TASK STATEMENT: Word for word, reproduce each of the entries.

RECORDS FOR THIS TASK:
------------------------------

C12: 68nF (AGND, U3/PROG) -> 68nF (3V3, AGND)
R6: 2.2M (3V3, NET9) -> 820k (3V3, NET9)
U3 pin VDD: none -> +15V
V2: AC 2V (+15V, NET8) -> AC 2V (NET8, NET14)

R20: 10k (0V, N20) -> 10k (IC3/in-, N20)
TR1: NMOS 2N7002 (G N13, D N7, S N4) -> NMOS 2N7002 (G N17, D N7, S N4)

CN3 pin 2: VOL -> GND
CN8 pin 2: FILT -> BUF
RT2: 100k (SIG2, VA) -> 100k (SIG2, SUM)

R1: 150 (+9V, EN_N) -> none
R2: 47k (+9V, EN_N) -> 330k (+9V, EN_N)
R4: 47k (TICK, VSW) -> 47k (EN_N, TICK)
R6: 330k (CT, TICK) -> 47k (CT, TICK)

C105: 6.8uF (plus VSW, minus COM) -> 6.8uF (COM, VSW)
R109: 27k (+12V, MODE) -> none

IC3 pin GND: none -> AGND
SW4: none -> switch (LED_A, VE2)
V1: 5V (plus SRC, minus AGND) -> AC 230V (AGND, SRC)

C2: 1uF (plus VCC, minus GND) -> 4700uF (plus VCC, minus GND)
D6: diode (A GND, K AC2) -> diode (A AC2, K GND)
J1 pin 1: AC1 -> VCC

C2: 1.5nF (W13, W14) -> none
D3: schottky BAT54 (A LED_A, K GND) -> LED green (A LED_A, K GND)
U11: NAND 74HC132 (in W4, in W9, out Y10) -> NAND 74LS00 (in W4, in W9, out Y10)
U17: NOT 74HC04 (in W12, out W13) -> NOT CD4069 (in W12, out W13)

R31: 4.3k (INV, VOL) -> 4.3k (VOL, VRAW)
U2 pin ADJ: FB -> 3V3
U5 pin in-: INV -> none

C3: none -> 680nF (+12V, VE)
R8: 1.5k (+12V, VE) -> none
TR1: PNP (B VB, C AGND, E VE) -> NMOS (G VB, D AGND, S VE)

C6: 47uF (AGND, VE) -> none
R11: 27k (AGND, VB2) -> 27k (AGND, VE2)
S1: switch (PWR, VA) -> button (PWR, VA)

------------------------------

RESPONSE BELOW:
C12: 68nF (AGND, U3/PROG) -> 68nF (3V3, AGND)
R6: 2.2M (3V3, NET9) -> 820k (3V3, NET9)
U3 pin VDD: none -> +15V
V2: AC 2V (+15V, NET8) -> AC 2V (NET8, NET14)

R20: 10k (0V, N20) -> 10k (IC3/in-, N20)
TR1: NMOS 2N7002 (G N13, D N7, S N4) -> NMOS 2N7002 (G N17, D N7, S N4)

CN3 pin 2: VOL -> GND
CN8 pin 2: FILT -> BUF
RT2: 100k (SIG2, VA) -> 100k (SIG2, SUM)

R1: 150 (+9V, EN_N) -> none
R2: 47k (+9V, EN_N) -> 330k (+9V, EN_N)
R4: 47k (TICK, VSW) -> 47k (EN_N, TICK)
R6: 330k (CT, TICK) -> 47k (CT, TICK)

C105: 6.8uF (plus VSW, minus COM) -> 6.8uF (COM, VSW)
R109: 27k (+12V, MODE) -> none

IC3 pin GND: none -> AGND
SW4: none -> switch (LED_A, VE2)
V1: 5V (plus SRC, minus AGND) -> AC 230V (AGND, SRC)

C2: 1uF (plus VCC, minus GND) -> 4700uF (plus VCC, minus GND)
D6: diode (A GND, K AC2) -> diode (A AC2, K GND)
J1 pin 1: AC1 -> VCC

C2: 1.5nF (W13, W14) -> none
D3: schottky BAT54 (A LED_A, K GND) -> LED green (A LED_A, K GND)
U11: NAND 74HC132 (in W4, in W9, out Y10) -> NAND 74LS00 (in W4, in W9, out Y10)
U17: NOT 74HC04 (in W12, out W13) -> NOT CD4069 (in W12, out W13)

R31: 4.3k (INV, VOL) -> 4.3k (VOL, VRAW)
U2 pin ADJ: FB -> 3V3
U5 pin in-: INV -> none

C3: none -> 680nF (+12V, VE)
R8: 1.5k (+12V, VE) -> none
TR1: PNP (B VB, C AGND, E VE) -> NMOS (G VB, D AGND, S VE)

C6: 47uF (AGND, VE) -> none
R11: 27k (AGND, VB2) -> 27k (AGND, VE2)
S1: switch (PWR, VA) -> button (PWR, VA)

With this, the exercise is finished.